_Instructions for the task_
Without the pictures, copy all the entries below exactly.

_Records supplied_
▬▬▬▬▬▬

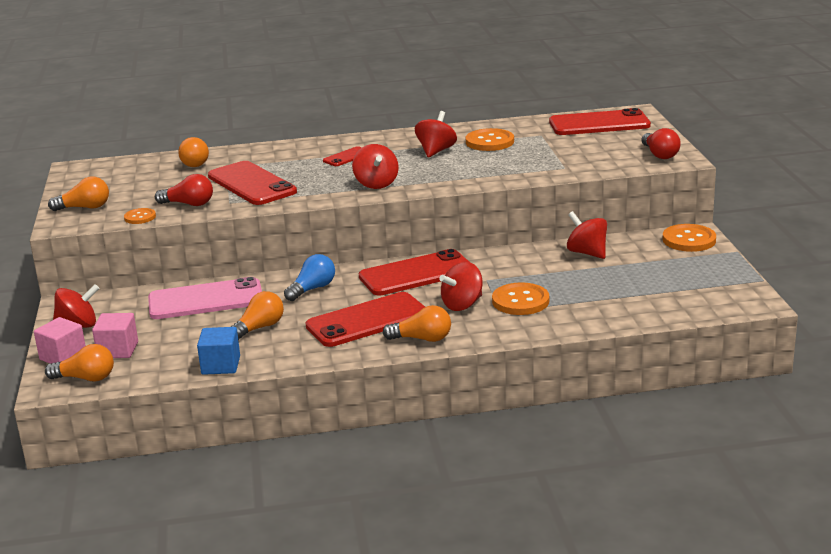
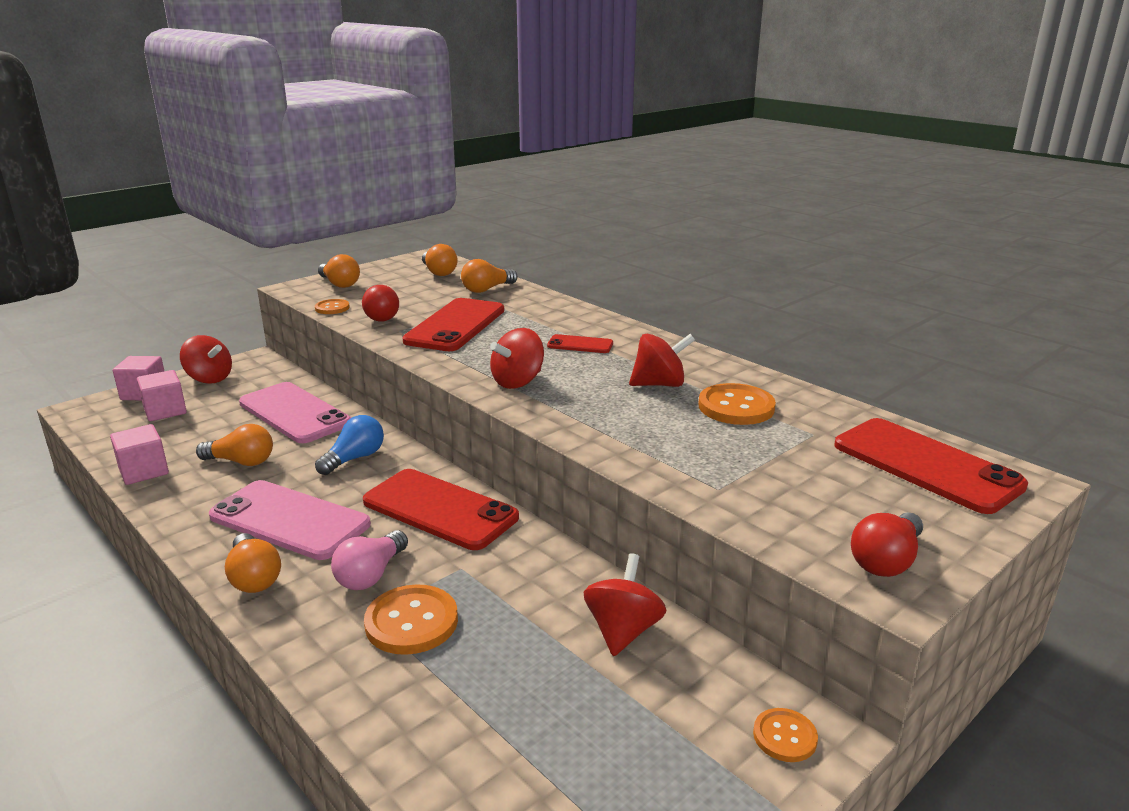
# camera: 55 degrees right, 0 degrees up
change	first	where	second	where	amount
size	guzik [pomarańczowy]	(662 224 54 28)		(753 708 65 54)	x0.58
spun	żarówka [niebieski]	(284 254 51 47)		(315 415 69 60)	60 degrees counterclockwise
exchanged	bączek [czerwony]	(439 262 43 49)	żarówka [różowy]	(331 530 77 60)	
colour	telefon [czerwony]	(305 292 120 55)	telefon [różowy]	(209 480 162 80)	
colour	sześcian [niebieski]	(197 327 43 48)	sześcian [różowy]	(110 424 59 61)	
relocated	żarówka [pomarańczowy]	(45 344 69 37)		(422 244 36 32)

▬▬▬▬▬▬

_Solution for this problem_
# camera: 55 degrees right, 0 degrees up
change	first	where	second	where	amount
size	guzik [pomarańczowy]	(662 224 54 28)		(753 708 65 54)	x0.58
spun	żarówka [niebieski]	(284 254 51 47)		(315 415 69 60)	60 degrees counterclockwise
exchanged	bączek [czerwony]	(439 262 43 49)	żarówka [różowy]	(331 530 77 60)	
colour	telefon [czerwony]	(305 292 120 55)	telefon [różowy]	(209 480 162 80)	
colour	sześcian [niebieski]	(197 327 43 48)	sześcian [różowy]	(110 424 59 61)	
relocated	żarówka [pomarańczowy]	(45 344 69 37)		(422 244 36 32)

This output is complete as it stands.